-- WORK TASK --
Give again, exactly as written, each line of the material below starting at the line that contains "pink bottle: 4 -> 3" and ending at the line that contains "pink spoon: 0 -> 1". Both ends count, and no other line does.
START SUPPLIED MATERIAL
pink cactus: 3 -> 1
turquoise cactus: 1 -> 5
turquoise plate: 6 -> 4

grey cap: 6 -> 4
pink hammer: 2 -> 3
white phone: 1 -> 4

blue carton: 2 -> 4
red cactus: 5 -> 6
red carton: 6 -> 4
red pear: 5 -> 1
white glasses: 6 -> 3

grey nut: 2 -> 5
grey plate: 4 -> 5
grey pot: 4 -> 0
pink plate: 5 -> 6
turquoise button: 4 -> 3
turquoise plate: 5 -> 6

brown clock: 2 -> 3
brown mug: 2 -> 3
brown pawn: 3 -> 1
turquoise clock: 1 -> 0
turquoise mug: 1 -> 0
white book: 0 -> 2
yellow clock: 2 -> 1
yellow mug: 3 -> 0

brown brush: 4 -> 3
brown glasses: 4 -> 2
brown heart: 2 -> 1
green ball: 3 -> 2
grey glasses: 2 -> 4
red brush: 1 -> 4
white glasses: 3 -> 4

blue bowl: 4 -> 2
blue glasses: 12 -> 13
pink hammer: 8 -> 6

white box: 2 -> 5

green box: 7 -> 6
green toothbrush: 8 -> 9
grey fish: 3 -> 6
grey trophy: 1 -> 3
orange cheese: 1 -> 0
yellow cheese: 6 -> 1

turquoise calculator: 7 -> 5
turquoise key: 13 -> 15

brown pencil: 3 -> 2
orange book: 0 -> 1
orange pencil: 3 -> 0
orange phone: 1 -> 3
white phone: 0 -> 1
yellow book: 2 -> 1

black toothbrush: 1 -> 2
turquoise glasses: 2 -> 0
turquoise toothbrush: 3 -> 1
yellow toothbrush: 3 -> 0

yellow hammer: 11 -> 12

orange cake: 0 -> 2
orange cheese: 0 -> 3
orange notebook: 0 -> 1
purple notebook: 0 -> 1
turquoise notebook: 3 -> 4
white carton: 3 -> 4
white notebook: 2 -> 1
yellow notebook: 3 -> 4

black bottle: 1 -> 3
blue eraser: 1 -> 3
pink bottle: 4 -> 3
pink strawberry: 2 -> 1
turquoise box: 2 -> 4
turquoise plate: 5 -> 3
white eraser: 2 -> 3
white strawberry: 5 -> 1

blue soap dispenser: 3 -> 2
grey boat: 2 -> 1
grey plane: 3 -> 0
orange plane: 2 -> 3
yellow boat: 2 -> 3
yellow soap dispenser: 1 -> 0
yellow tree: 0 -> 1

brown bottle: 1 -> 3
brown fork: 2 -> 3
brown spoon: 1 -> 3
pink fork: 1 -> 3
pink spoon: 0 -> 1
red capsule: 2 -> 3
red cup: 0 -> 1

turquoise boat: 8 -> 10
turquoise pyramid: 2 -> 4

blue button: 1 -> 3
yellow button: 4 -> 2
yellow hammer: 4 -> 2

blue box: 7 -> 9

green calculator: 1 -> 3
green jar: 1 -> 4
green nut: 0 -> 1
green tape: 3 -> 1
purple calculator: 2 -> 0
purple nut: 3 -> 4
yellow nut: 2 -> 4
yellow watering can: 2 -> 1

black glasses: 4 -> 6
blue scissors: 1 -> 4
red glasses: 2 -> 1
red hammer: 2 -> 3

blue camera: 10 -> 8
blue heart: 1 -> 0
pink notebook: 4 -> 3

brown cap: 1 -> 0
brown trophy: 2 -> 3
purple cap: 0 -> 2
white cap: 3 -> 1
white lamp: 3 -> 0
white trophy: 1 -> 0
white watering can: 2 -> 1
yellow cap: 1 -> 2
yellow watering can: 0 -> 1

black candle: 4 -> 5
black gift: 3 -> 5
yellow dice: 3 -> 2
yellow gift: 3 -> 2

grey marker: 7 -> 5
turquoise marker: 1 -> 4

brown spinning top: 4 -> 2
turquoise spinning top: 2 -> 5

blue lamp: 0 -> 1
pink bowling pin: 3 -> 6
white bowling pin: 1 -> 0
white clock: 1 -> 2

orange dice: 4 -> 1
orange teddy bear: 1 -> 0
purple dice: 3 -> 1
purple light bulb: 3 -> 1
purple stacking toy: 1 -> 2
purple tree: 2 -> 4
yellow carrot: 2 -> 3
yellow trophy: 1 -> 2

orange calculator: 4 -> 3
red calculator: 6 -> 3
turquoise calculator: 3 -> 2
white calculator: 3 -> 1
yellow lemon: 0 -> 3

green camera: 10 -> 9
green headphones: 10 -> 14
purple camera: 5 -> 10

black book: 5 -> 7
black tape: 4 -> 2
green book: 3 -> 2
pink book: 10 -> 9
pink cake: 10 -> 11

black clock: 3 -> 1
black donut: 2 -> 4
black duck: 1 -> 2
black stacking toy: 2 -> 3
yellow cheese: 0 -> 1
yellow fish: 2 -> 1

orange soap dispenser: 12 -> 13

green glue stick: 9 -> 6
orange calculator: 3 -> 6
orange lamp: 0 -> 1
END SUPPLIED MATERIAL
-- RESPONSE BOX --
pink bottle: 4 -> 3
pink strawberry: 2 -> 1
turquoise box: 2 -> 4
turquoise plate: 5 -> 3
white eraser: 2 -> 3
white strawberry: 5 -> 1

blue soap dispenser: 3 -> 2
grey boat: 2 -> 1
grey plane: 3 -> 0
orange plane: 2 -> 3
yellow boat: 2 -> 3
yellow soap dispenser: 1 -> 0
yellow tree: 0 -> 1

brown bottle: 1 -> 3
brown fork: 2 -> 3
brown spoon: 1 -> 3
pink fork: 1 -> 3
pink spoon: 0 -> 1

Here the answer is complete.